Stored data
_ _ _ _ _

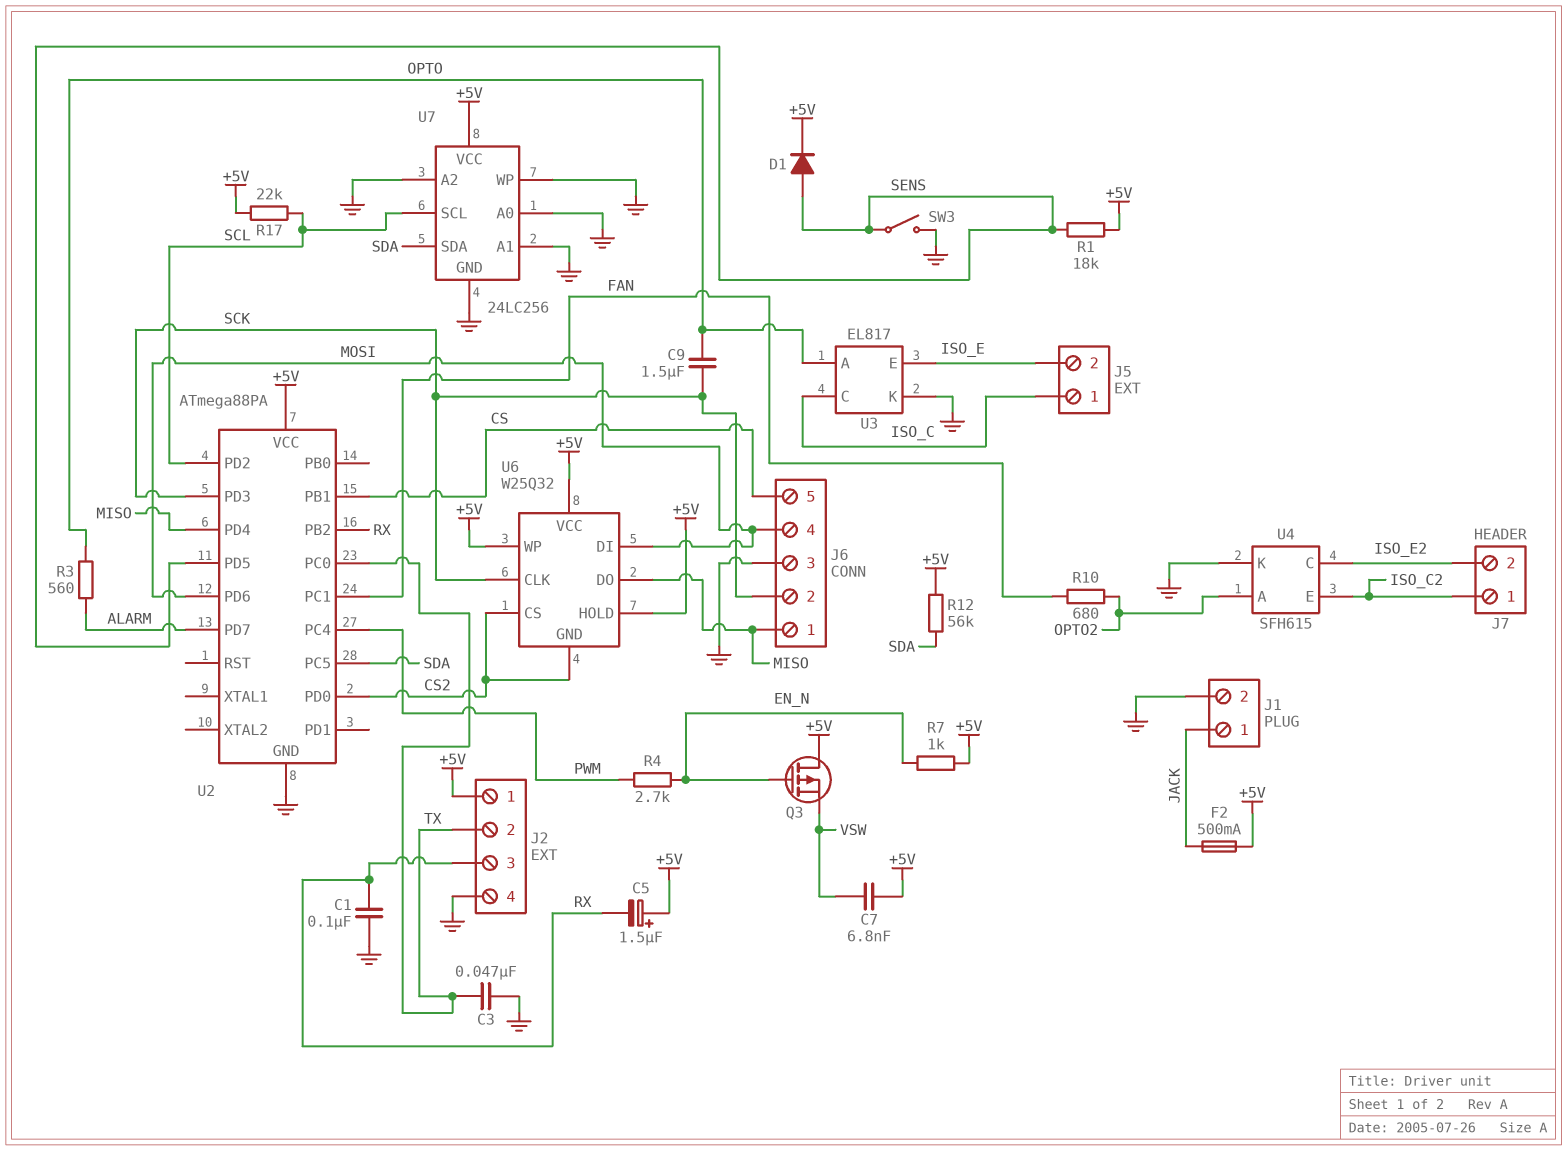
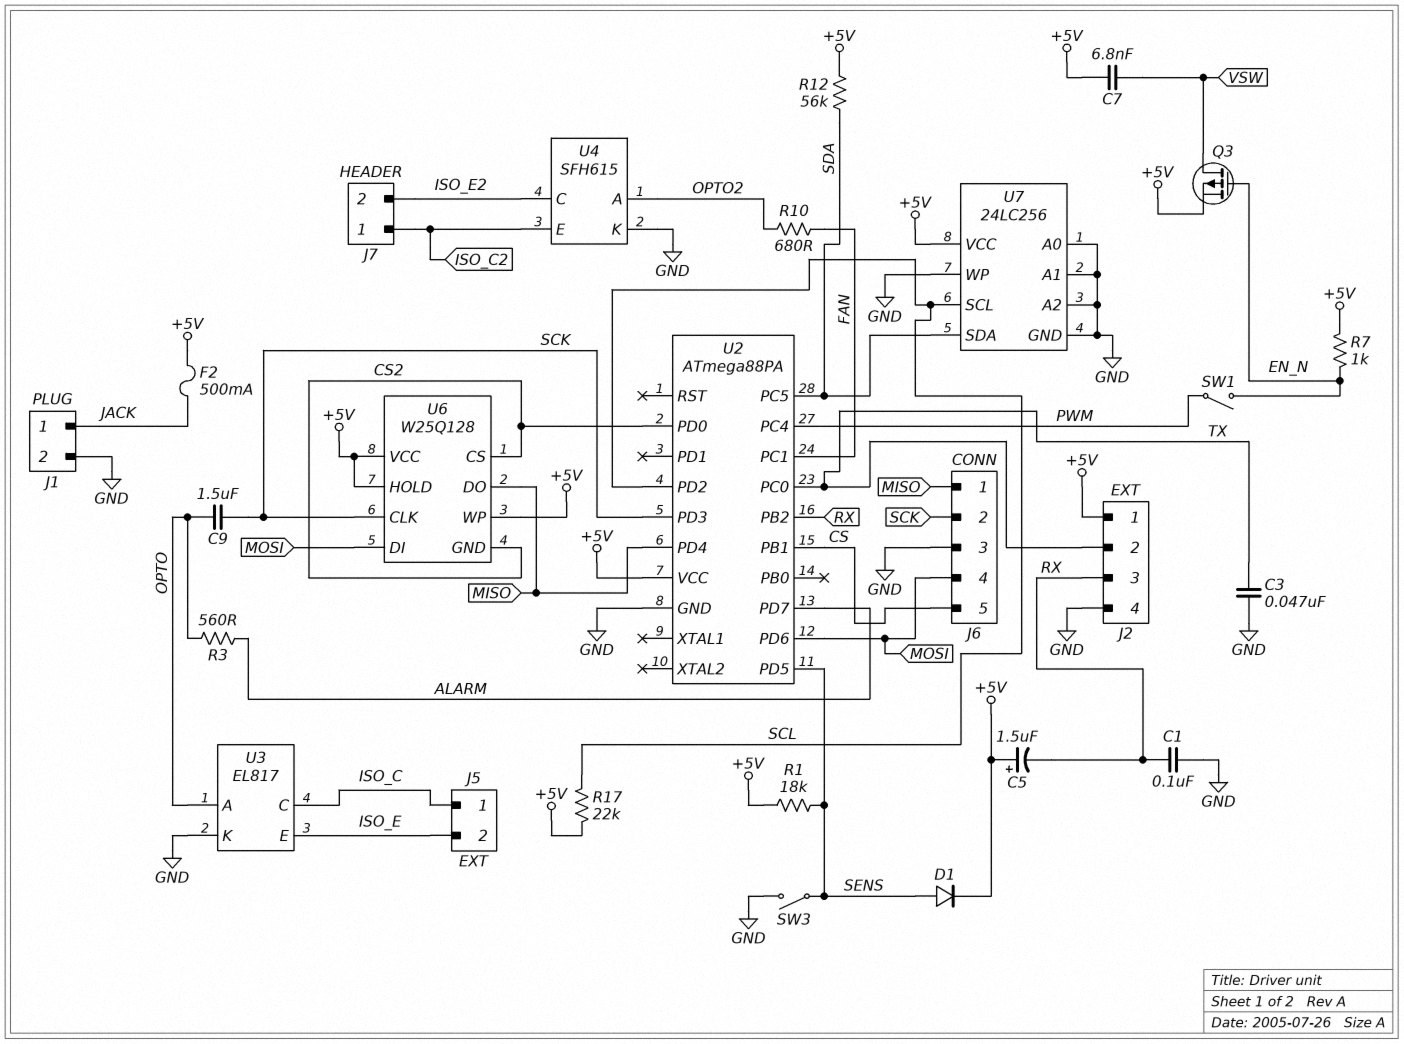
Q3: PMOS (G EN_N, D +5V, S VSW) -> PMOS (G EN_N, D VSW, S +5V)
R4: 2.7k (EN_N, PWM) -> none
SW1: none -> switch (EN_N, PWM)
U6: W25Q32 -> W25Q128

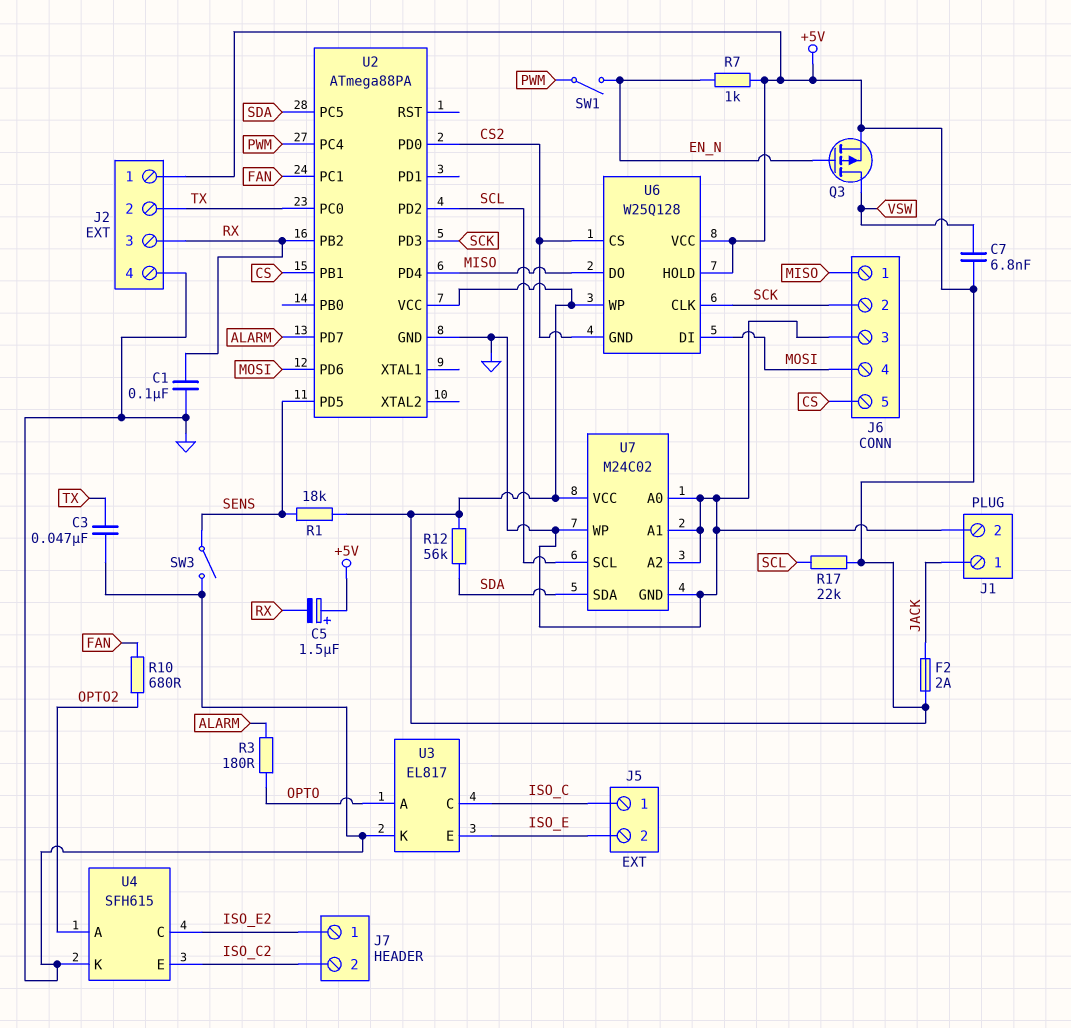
C9: 1.5uF (OPTO, SCK) -> none
D1: diode (A SENS, K +5V) -> none
F2: 500mA (+5V, JACK) -> 2A (+5V, JACK)
J7 pin 1: ISO_C2 -> ISO_E2
J7 pin 2: ISO_E2 -> ISO_C2
R3: 560 (ALARM, OPTO) -> 180 (ALARM, OPTO)
U7: 24LC256 -> M24C02

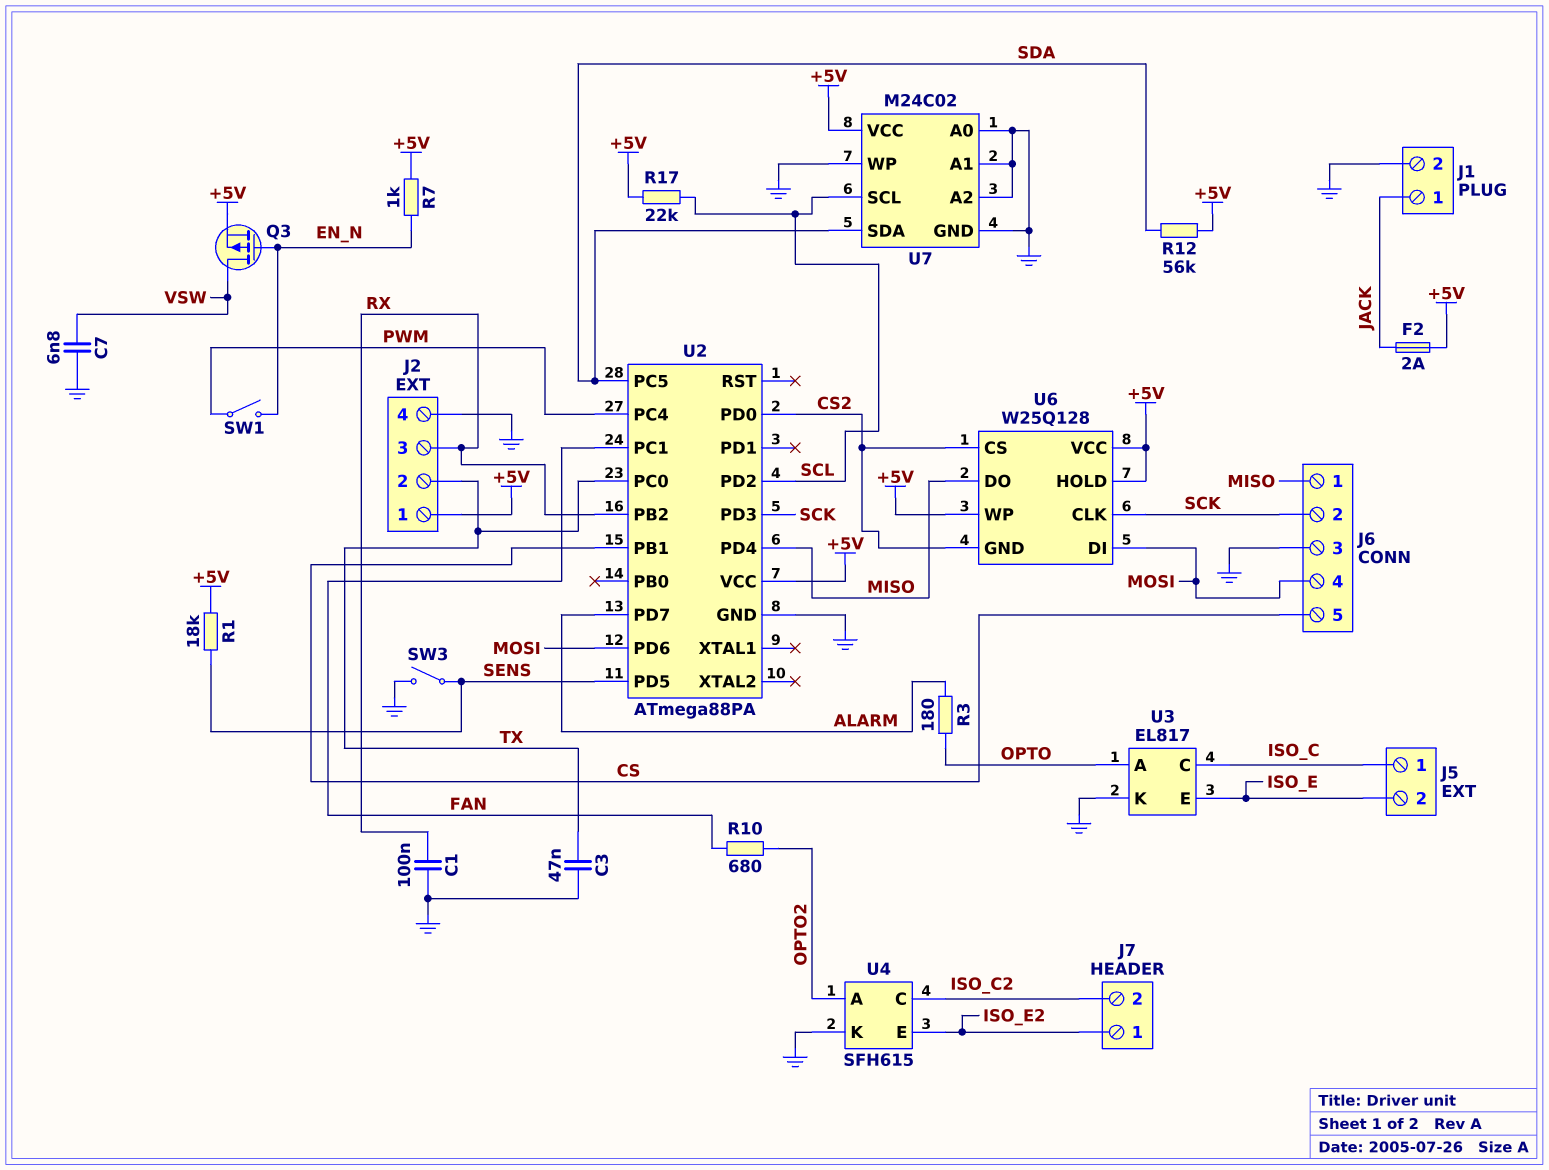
C5: 1.5uF (plus +5V, minus RX) -> none
C7: 6.8nF (+5V, VSW) -> 6.8nF (GND, VSW)
U4 pin C: ISO_E2 -> ISO_C2
U4 pin E: ISO_C2 -> ISO_E2

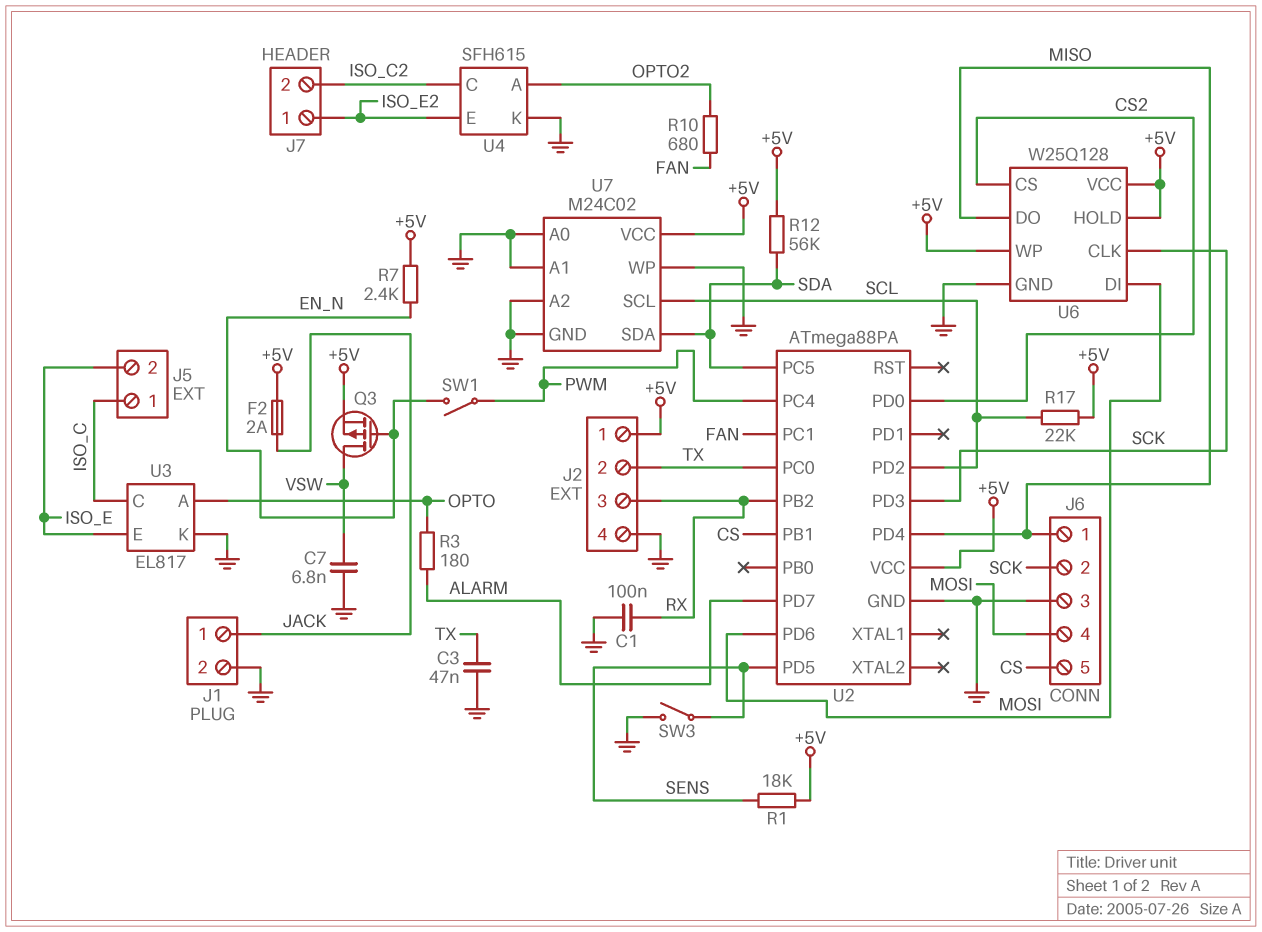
R7: 1k (+5V, EN_N) -> 2.4k (+5V, EN_N)
U6 pin GND: CS2 -> GND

_ _ _ _ _

[Work request] If a line of the data above contains "OPTO", copy it out.

[Exercise output]
C9: 1.5uF (OPTO, SCK) -> none
R3: 560 (ALARM, OPTO) -> 180 (ALARM, OPTO)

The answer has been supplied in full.